## What is needed
Set down the data below from its first line to the line holding "before: blue degeninux", inclusive; omit all pictures.

Image sets with object changes:

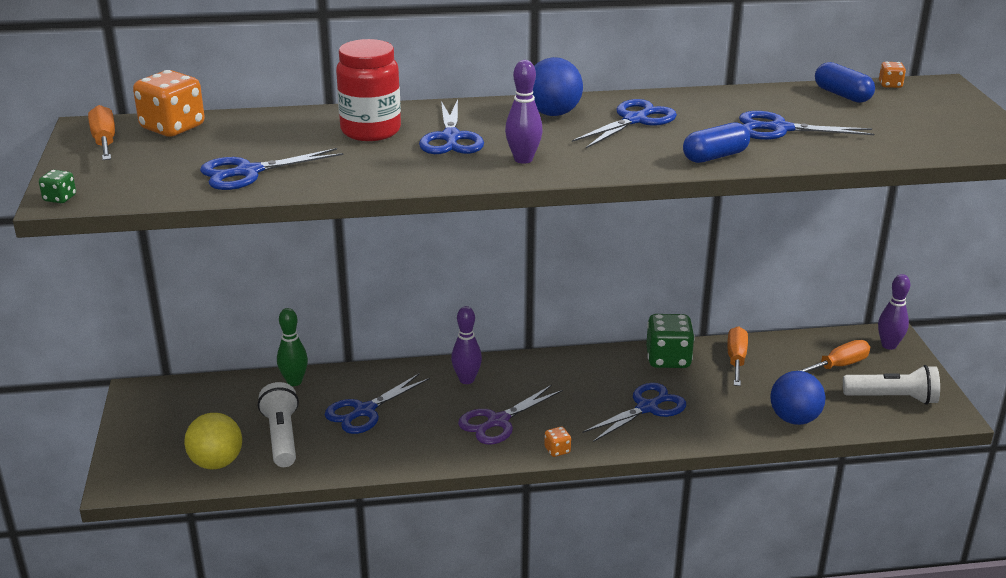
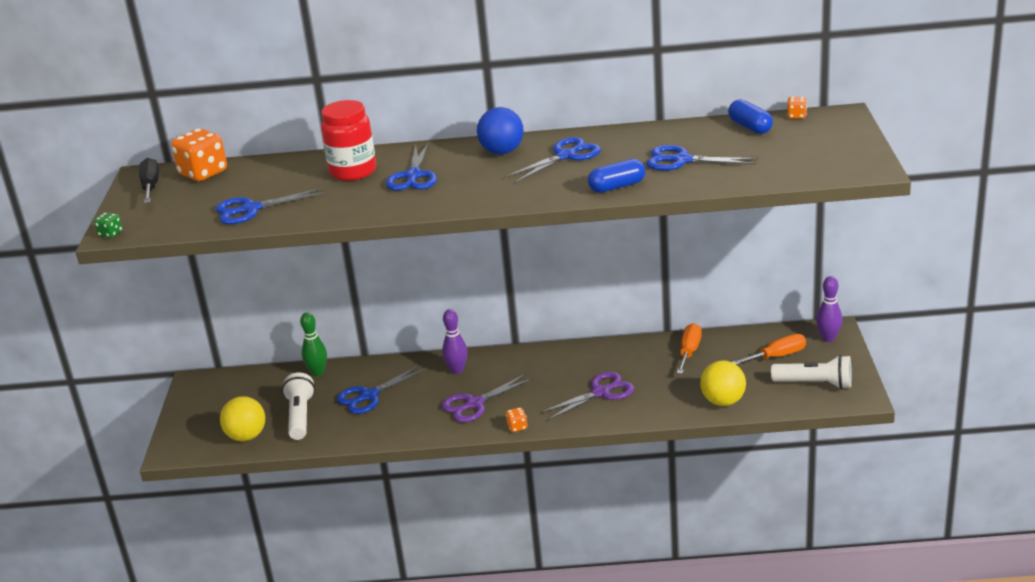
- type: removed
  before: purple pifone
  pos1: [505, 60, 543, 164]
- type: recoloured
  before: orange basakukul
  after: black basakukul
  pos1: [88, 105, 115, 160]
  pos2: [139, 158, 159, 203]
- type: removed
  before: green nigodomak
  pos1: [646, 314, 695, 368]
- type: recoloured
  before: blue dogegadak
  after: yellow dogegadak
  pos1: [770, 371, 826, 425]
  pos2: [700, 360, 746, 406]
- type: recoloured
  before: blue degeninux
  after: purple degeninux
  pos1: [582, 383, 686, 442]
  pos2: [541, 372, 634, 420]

## Answer area
- type: removed
  before: purple pifone
  pos1: [505, 60, 543, 164]
- type: recoloured
  before: orange basakukul
  after: black basakukul
  pos1: [88, 105, 115, 160]
  pos2: [139, 158, 159, 203]
- type: removed
  before: green nigodomak
  pos1: [646, 314, 695, 368]
- type: recoloured
  before: blue dogegadak
  after: yellow dogegadak
  pos1: [770, 371, 826, 425]
  pos2: [700, 360, 746, 406]
- type: recoloured
  before: blue degeninux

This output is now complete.